• _HOW TO COMPLETE THIS TASK_
Every entry should be repeated exactly. Omit the pictures.

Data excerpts
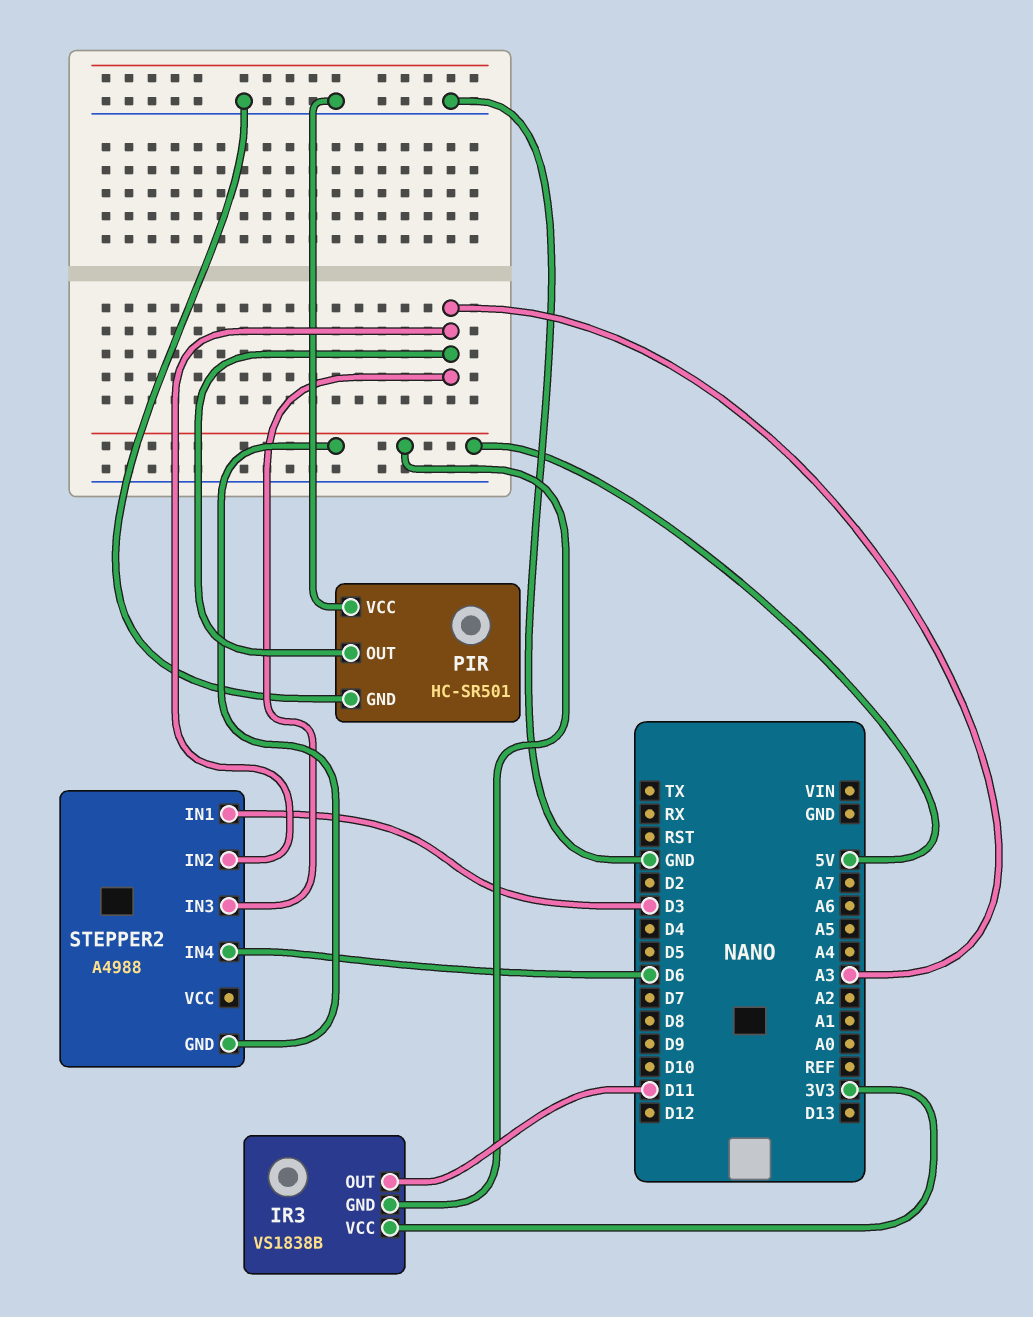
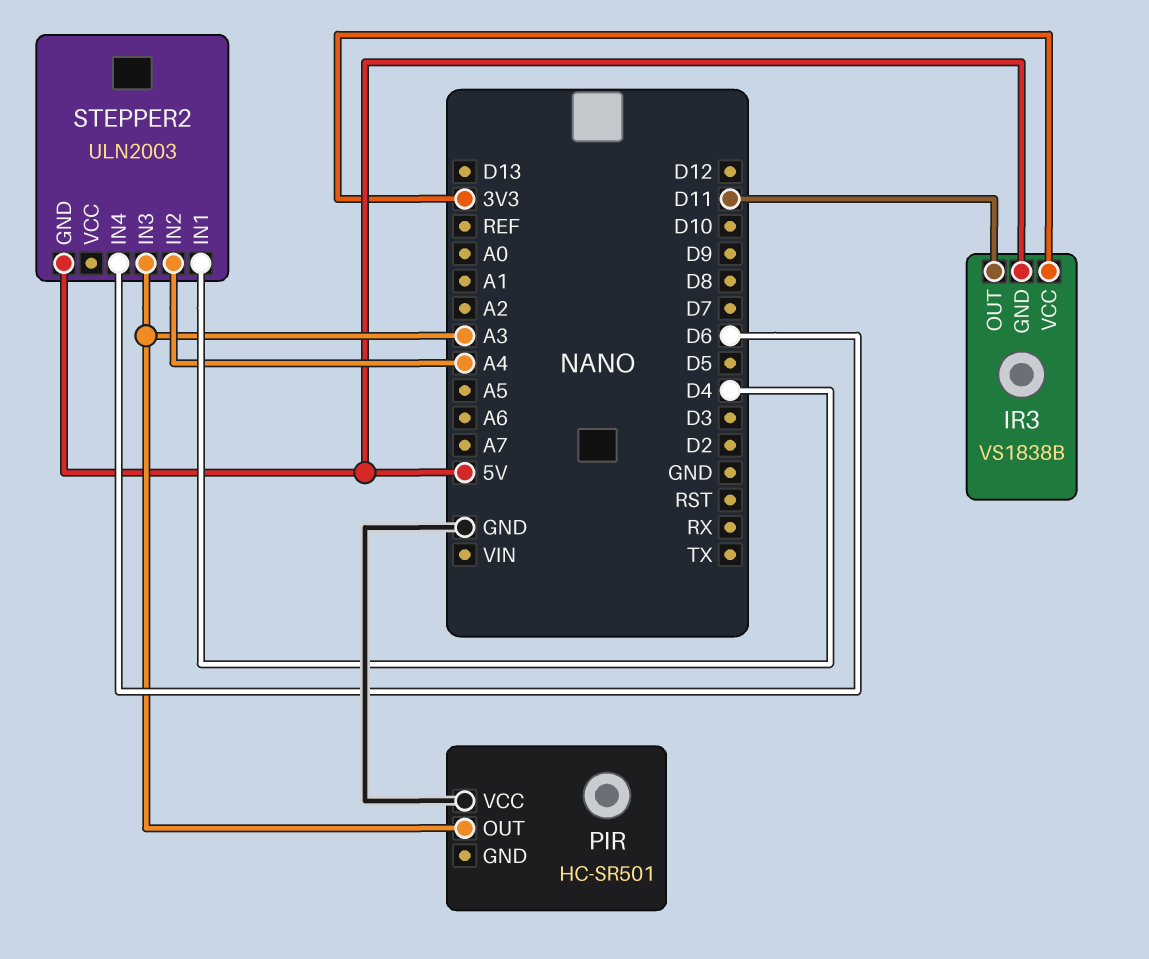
PIR pin GND: GND -> none
STEPPER2: A4988 -> ULN2003
STEPPER2 pin IN1: D3 -> D4
STEPPER2 pin IN2: A3 -> A4

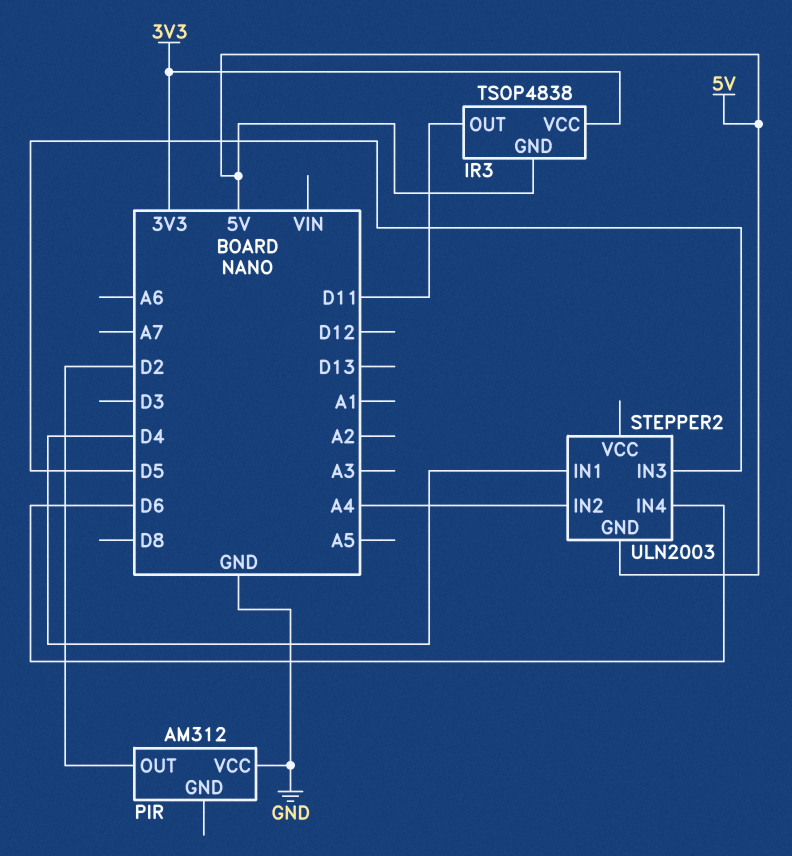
IR3: VS1838B -> TSOP4838
PIR: HC-SR501 -> AM312
PIR pin OUT: A3 -> D2
STEPPER2 pin IN3: A3 -> D5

• _TASK OUTPUT_
PIR pin GND: GND -> none
STEPPER2: A4988 -> ULN2003
STEPPER2 pin IN1: D3 -> D4
STEPPER2 pin IN2: A3 -> A4

IR3: VS1838B -> TSOP4838
PIR: HC-SR501 -> AM312
PIR pin OUT: A3 -> D2
STEPPER2 pin IN3: A3 -> D5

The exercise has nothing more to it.